→ **Exercise brief**
From the first line to the last, output the material exactly.
Segment Open
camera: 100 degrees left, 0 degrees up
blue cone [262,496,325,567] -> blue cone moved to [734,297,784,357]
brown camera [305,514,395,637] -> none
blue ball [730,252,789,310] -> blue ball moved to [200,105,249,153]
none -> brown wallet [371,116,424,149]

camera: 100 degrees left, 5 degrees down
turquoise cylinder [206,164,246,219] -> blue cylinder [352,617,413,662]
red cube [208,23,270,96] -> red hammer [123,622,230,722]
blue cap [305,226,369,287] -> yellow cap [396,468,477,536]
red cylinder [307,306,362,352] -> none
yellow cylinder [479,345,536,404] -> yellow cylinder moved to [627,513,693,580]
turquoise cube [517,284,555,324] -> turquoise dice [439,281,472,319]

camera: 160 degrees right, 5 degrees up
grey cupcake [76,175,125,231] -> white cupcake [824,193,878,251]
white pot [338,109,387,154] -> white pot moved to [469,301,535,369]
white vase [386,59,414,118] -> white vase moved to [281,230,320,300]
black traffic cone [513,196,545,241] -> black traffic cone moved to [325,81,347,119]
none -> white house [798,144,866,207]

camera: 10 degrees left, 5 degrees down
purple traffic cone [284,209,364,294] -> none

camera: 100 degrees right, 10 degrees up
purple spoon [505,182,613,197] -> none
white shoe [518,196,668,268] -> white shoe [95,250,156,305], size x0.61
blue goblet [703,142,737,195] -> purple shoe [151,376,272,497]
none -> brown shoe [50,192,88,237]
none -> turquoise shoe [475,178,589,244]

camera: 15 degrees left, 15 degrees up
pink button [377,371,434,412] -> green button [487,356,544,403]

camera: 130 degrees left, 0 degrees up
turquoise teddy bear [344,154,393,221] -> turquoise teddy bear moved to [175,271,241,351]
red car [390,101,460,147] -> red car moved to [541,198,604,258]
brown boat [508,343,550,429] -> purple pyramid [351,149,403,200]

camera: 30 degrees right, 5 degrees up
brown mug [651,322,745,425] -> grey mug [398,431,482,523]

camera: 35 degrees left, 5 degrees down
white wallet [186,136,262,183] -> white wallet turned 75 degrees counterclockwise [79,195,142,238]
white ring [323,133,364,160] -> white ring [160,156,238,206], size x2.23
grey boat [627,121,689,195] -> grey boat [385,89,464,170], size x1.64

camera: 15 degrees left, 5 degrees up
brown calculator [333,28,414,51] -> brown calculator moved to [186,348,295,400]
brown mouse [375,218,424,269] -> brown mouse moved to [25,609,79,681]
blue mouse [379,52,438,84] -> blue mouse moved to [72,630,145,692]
Segment Closed
→ **Result below**
camera: 100 degrees left, 0 degrees up
blue cone [262,496,325,567] -> blue cone moved to [734,297,784,357]
brown camera [305,514,395,637] -> none
blue ball [730,252,789,310] -> blue ball moved to [200,105,249,153]
none -> brown wallet [371,116,424,149]

camera: 100 degrees left, 5 degrees down
turquoise cylinder [206,164,246,219] -> blue cylinder [352,617,413,662]
red cube [208,23,270,96] -> red hammer [123,622,230,722]
blue cap [305,226,369,287] -> yellow cap [396,468,477,536]
red cylinder [307,306,362,352] -> none
yellow cylinder [479,345,536,404] -> yellow cylinder moved to [627,513,693,580]
turquoise cube [517,284,555,324] -> turquoise dice [439,281,472,319]

camera: 160 degrees right, 5 degrees up
grey cupcake [76,175,125,231] -> white cupcake [824,193,878,251]
white pot [338,109,387,154] -> white pot moved to [469,301,535,369]
white vase [386,59,414,118] -> white vase moved to [281,230,320,300]
black traffic cone [513,196,545,241] -> black traffic cone moved to [325,81,347,119]
none -> white house [798,144,866,207]

camera: 10 degrees left, 5 degrees down
purple traffic cone [284,209,364,294] -> none

camera: 100 degrees right, 10 degrees up
purple spoon [505,182,613,197] -> none
white shoe [518,196,668,268] -> white shoe [95,250,156,305], size x0.61
blue goblet [703,142,737,195] -> purple shoe [151,376,272,497]
none -> brown shoe [50,192,88,237]
none -> turquoise shoe [475,178,589,244]

camera: 15 degrees left, 15 degrees up
pink button [377,371,434,412] -> green button [487,356,544,403]

camera: 130 degrees left, 0 degrees up
turquoise teddy bear [344,154,393,221] -> turquoise teddy bear moved to [175,271,241,351]
red car [390,101,460,147] -> red car moved to [541,198,604,258]
brown boat [508,343,550,429] -> purple pyramid [351,149,403,200]

camera: 30 degrees right, 5 degrees up
brown mug [651,322,745,425] -> grey mug [398,431,482,523]

camera: 35 degrees left, 5 degrees down
white wallet [186,136,262,183] -> white wallet turned 75 degrees counterclockwise [79,195,142,238]
white ring [323,133,364,160] -> white ring [160,156,238,206], size x2.23
grey boat [627,121,689,195] -> grey boat [385,89,464,170], size x1.64

camera: 15 degrees left, 5 degrees up
brown calculator [333,28,414,51] -> brown calculator moved to [186,348,295,400]
brown mouse [375,218,424,269] -> brown mouse moved to [25,609,79,681]
blue mouse [379,52,438,84] -> blue mouse moved to [72,630,145,692]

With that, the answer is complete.